RECORDED INFORMATION below:

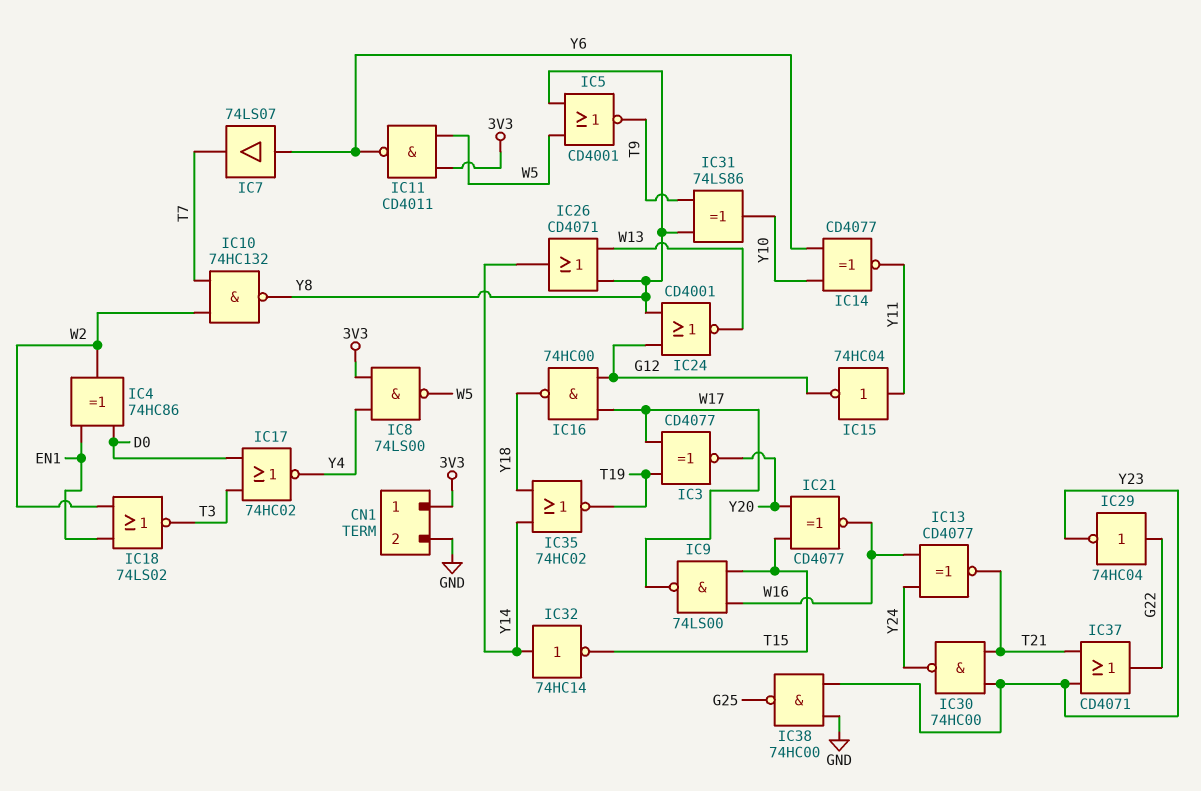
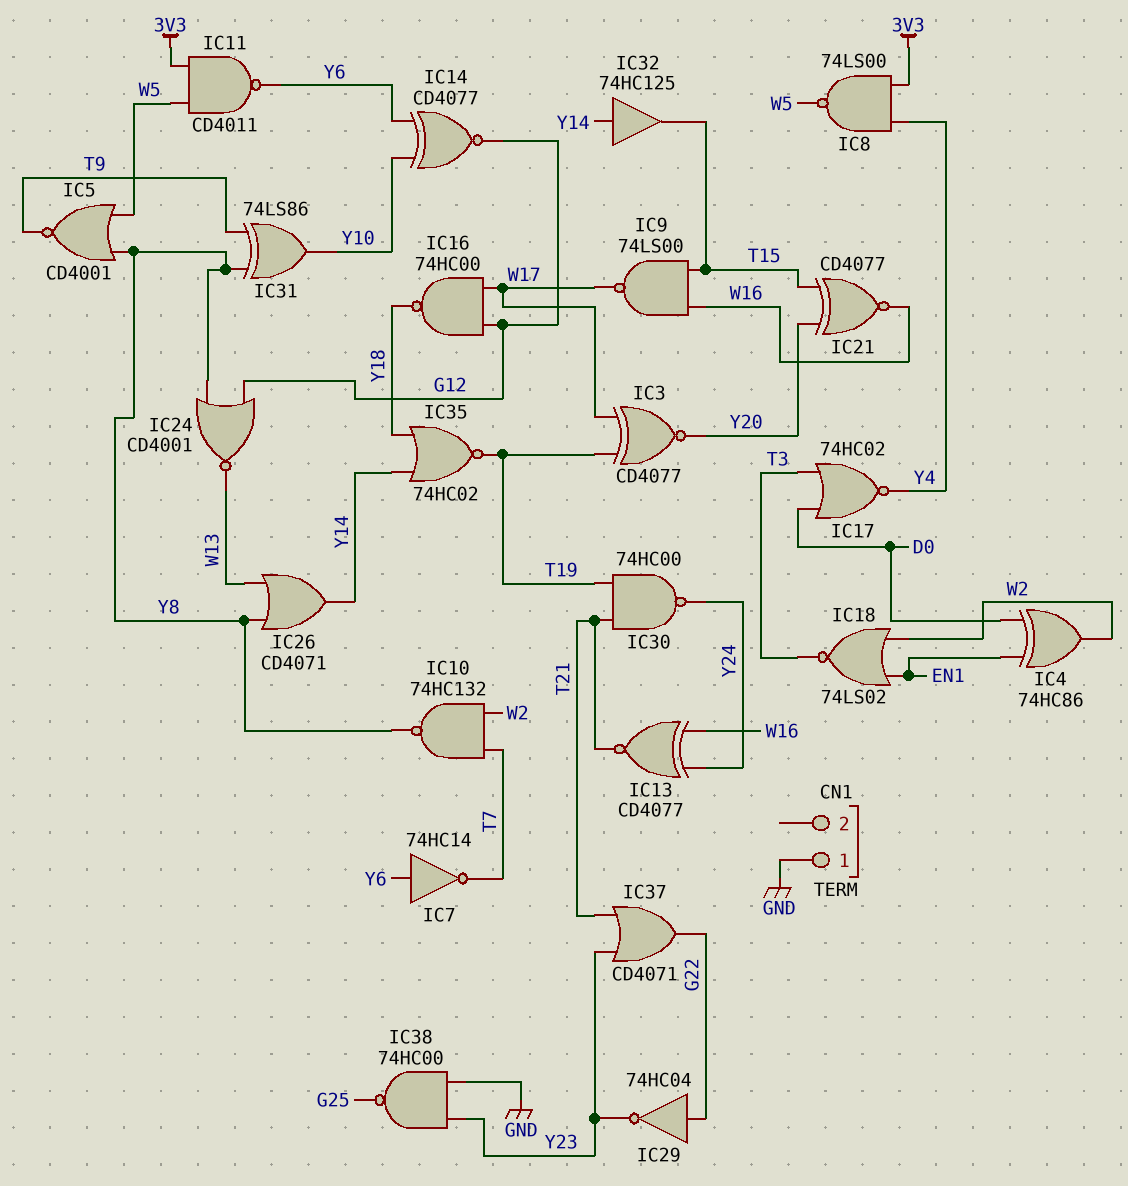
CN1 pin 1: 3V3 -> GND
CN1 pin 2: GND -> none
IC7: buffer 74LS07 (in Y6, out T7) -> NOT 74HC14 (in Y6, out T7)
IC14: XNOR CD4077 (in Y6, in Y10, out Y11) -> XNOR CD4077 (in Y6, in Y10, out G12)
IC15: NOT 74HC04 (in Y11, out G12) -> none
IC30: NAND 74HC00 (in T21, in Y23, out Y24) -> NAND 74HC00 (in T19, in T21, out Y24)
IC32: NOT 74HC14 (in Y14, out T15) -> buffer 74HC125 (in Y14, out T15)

End of RECORDED INFORMATION.

### TASK DETAILS
From the line containing "IC7: buffer 74LS07" down to the last line of the records, transcribe every line exactly and add nothing else.

### WRITTEN RESPONSE
IC7: buffer 74LS07 (in Y6, out T7) -> NOT 74HC14 (in Y6, out T7)
IC14: XNOR CD4077 (in Y6, in Y10, out Y11) -> XNOR CD4077 (in Y6, in Y10, out G12)
IC15: NOT 74HC04 (in Y11, out G12) -> none
IC30: NAND 74HC00 (in T21, in Y23, out Y24) -> NAND 74HC00 (in T19, in T21, out Y24)
IC32: NOT 74HC14 (in Y14, out T15) -> buffer 74HC125 (in Y14, out T15)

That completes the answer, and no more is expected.